Data -
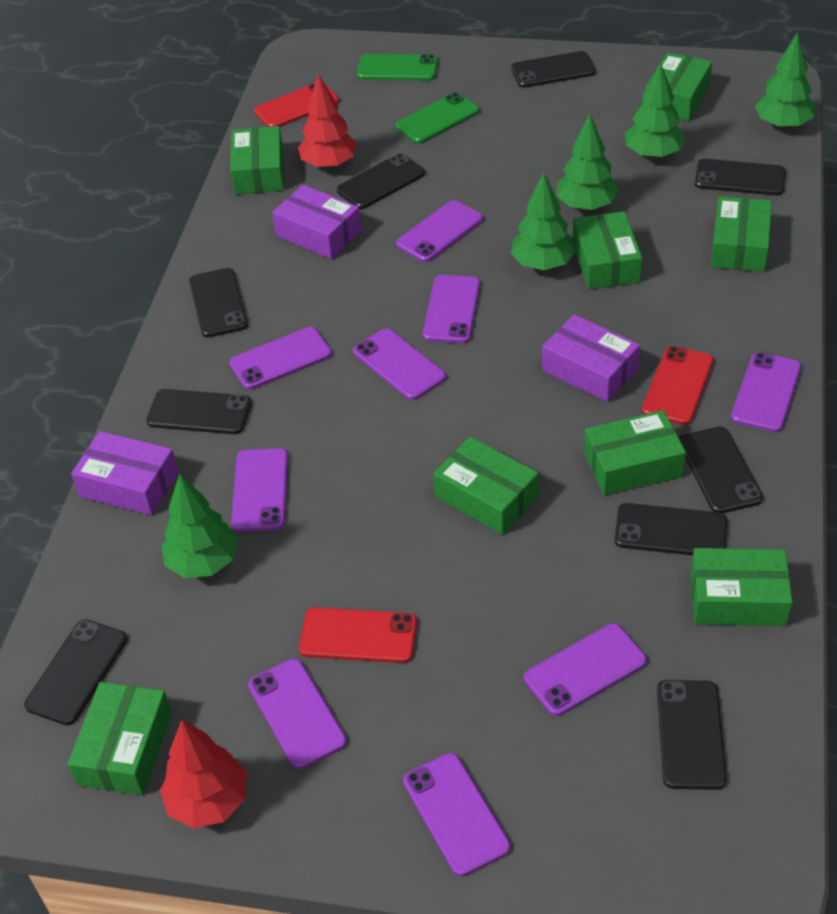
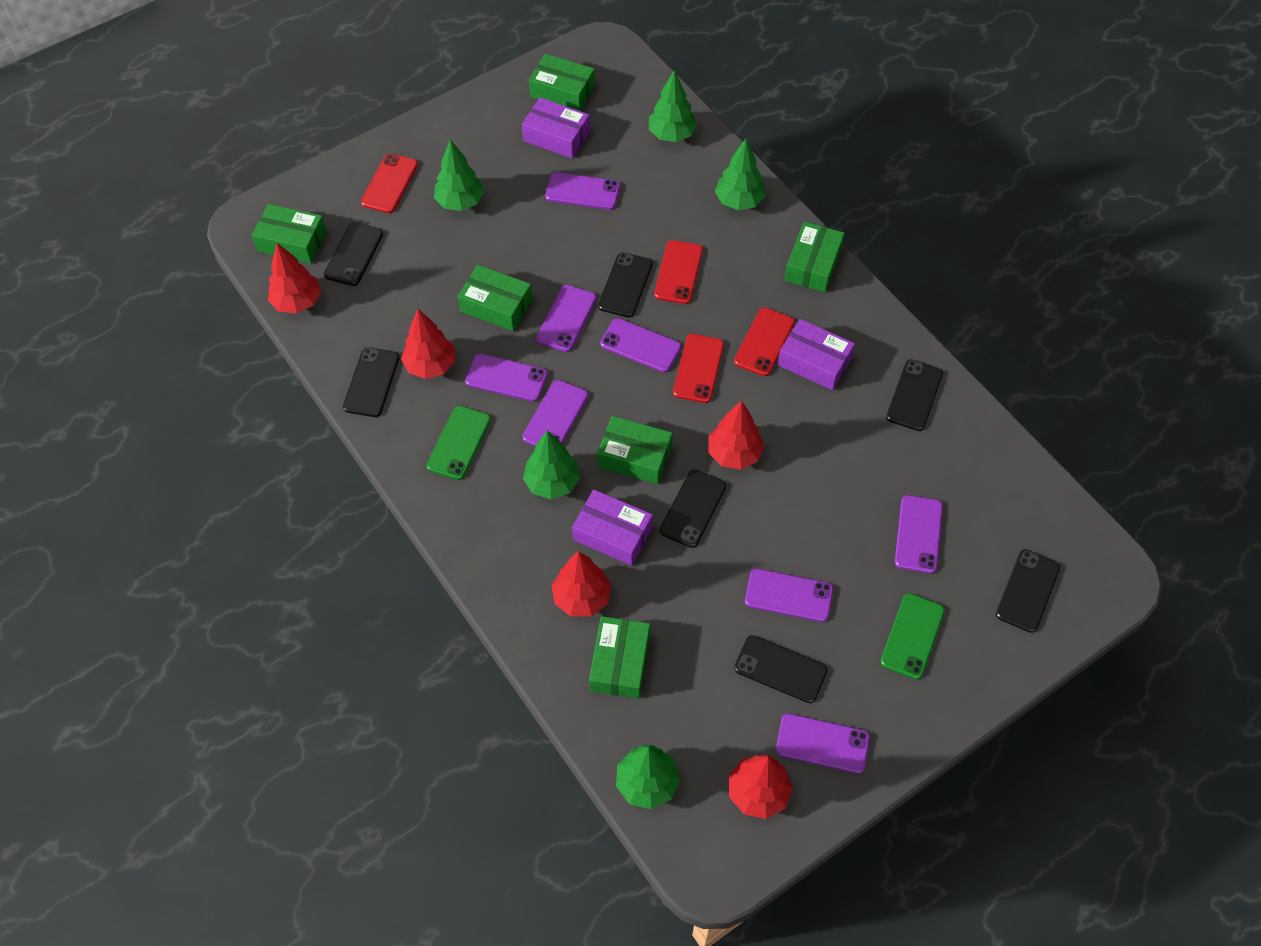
black phone: 9 -> 7
green box: 8 -> 6
purple phone: 9 -> 8
red phone: 3 -> 4
red tree: 2 -> 5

Exercise -
Reproduce each entry precisely. Leave the pictures out.

Output -
black phone: 9 -> 7
green box: 8 -> 6
purple phone: 9 -> 8
red phone: 3 -> 4
red tree: 2 -> 5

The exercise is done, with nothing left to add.